### Provided data ###
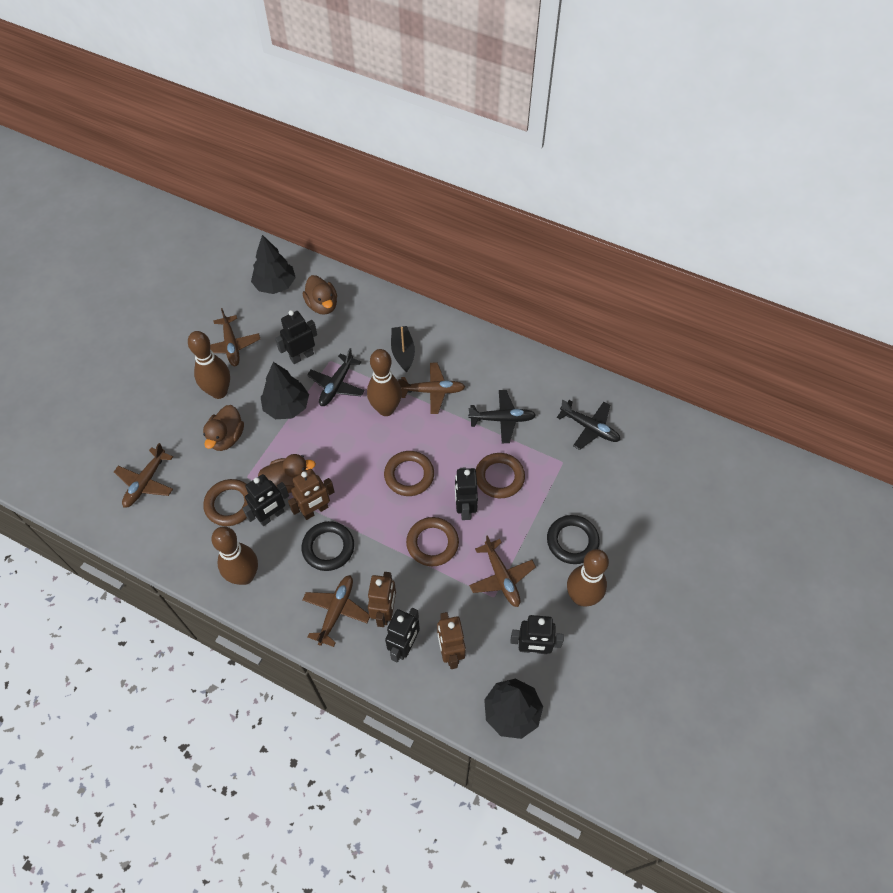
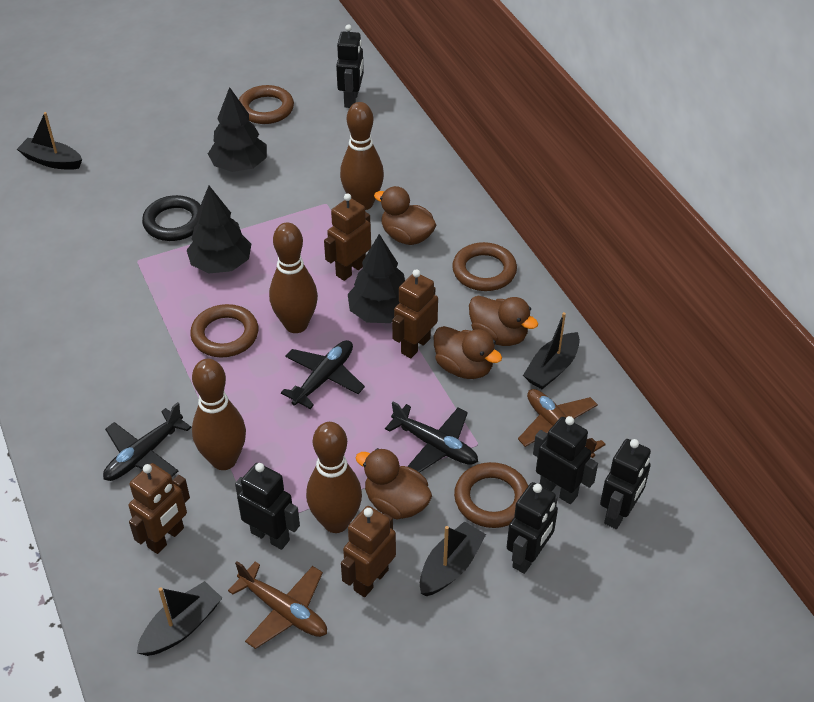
black boat: 1 -> 4
black ring: 2 -> 1
brown duck: 3 -> 4
brown plane: 5 -> 2
brown robot: 3 -> 4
###
Task prompt = Retype the records above exactly, leaving every picture out of your copy.

Exercise solution =
black boat: 1 -> 4
black ring: 2 -> 1
brown duck: 3 -> 4
brown plane: 5 -> 2
brown robot: 3 -> 4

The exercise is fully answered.